— THE PROBLEM —
Report every line in the rows that contains the string "autoBeamOff", copying each such line in full. Case counts.

— THE DATA —
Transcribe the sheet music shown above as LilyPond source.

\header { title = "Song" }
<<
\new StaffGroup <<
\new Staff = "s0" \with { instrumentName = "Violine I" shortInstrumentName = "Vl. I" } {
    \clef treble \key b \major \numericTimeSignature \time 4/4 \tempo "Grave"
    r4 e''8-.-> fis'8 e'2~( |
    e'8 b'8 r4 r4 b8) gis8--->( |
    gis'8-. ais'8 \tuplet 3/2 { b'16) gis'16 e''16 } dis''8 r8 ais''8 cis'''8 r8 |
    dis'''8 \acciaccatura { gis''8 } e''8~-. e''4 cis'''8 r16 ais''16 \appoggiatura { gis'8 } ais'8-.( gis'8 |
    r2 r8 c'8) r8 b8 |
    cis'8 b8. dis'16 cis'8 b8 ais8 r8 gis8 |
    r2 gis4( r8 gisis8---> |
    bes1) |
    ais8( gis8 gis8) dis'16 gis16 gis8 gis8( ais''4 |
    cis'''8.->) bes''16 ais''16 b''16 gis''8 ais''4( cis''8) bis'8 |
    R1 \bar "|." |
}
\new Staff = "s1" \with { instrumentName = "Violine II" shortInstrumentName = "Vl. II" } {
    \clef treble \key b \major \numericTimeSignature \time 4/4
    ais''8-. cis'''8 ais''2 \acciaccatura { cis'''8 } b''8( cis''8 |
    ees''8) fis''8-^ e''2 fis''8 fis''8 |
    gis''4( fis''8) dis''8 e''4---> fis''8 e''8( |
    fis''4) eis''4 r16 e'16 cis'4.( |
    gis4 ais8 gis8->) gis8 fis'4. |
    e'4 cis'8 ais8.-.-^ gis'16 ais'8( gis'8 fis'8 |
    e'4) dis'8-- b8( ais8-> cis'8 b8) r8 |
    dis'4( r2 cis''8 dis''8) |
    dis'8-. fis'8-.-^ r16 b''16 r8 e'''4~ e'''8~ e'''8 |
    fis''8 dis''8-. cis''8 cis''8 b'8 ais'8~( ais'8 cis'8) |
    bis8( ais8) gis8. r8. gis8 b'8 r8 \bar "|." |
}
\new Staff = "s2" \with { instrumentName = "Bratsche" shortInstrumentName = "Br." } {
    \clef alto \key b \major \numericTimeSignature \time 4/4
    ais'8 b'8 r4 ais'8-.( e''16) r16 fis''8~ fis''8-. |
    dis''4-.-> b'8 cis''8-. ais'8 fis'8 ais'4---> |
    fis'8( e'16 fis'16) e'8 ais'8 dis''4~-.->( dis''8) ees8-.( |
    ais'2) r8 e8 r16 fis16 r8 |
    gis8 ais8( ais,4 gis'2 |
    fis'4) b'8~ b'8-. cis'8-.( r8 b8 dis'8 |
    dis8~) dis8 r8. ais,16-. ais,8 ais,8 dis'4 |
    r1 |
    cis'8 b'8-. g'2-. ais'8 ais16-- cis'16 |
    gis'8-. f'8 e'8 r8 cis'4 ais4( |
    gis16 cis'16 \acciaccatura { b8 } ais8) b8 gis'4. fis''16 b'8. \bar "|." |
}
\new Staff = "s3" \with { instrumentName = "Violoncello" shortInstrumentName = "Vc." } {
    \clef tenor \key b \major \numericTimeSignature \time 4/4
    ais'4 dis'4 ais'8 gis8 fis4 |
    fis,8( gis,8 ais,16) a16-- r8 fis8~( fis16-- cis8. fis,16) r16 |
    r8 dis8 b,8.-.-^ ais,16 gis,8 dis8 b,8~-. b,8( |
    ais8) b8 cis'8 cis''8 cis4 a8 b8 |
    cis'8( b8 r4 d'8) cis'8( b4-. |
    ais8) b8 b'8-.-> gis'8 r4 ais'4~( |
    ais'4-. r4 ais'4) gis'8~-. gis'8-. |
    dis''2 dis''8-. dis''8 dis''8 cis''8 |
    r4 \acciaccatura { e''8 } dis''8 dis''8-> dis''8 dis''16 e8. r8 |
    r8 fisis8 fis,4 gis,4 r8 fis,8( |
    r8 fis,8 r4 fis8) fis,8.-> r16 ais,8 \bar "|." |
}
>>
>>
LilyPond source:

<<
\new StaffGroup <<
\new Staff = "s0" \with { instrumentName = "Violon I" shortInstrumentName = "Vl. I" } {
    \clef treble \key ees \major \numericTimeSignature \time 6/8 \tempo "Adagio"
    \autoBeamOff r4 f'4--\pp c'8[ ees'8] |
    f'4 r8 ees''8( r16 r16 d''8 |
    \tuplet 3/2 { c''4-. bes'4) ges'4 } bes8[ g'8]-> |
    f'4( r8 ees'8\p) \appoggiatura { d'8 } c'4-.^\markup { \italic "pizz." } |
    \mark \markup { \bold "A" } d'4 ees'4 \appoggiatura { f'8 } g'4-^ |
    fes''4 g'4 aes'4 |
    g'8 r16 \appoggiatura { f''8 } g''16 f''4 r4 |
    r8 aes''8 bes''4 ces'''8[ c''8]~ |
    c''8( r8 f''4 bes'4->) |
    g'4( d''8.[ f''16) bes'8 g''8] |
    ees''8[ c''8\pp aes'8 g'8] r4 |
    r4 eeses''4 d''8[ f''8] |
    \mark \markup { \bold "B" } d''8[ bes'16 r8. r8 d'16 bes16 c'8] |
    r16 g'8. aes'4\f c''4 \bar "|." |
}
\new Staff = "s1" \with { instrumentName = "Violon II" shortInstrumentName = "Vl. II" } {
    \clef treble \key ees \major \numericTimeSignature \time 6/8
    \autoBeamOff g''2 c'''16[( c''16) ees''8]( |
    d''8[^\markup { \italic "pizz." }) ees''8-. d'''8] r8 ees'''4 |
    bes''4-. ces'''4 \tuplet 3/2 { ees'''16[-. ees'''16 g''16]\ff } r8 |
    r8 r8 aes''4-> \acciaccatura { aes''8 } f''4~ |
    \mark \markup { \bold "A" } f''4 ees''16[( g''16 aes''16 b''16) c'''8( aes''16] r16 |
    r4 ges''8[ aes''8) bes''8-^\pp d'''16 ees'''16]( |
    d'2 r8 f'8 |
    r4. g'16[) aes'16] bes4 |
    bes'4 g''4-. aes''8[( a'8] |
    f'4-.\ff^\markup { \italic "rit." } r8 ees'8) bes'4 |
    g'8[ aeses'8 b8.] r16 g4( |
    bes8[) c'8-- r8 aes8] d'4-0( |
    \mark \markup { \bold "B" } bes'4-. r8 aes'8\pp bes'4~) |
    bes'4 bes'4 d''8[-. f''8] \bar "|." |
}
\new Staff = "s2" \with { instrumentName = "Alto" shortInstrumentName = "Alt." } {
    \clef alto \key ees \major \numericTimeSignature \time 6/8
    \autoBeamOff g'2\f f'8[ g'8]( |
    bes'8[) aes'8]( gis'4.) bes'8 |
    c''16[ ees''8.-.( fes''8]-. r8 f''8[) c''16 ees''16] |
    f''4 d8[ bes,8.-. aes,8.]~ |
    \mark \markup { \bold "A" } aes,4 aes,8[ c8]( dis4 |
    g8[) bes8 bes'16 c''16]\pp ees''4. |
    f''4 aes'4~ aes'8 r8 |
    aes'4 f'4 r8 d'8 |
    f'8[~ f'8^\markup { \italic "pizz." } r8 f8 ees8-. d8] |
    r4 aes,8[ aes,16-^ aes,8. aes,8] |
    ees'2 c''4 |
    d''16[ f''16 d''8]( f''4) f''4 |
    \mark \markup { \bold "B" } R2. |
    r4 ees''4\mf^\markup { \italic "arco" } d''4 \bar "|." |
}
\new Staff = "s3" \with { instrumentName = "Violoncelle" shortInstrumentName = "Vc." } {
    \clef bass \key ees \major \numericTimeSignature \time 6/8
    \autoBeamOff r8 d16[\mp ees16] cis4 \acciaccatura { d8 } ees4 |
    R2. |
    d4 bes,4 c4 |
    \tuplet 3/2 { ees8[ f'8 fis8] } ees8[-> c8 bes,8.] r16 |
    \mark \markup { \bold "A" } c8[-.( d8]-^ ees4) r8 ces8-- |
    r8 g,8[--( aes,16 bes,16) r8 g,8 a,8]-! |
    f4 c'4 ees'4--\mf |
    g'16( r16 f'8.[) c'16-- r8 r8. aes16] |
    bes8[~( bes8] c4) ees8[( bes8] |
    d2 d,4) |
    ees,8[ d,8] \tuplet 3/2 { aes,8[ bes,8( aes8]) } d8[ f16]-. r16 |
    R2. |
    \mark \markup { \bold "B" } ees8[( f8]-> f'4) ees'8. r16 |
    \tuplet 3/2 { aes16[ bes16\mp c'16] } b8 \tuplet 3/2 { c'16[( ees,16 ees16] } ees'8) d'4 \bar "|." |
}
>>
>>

— RESPONSE TO THIS TASK —
    \autoBeamOff r4 f'4--\pp c'8[ ees'8] |
    \autoBeamOff g''2 c'''16[( c''16) ees''8]( |
    \autoBeamOff g'2\f f'8[ g'8]( |
    \autoBeamOff r8 d16[\mp ees16] cis4 \acciaccatura { d8 } ees4 |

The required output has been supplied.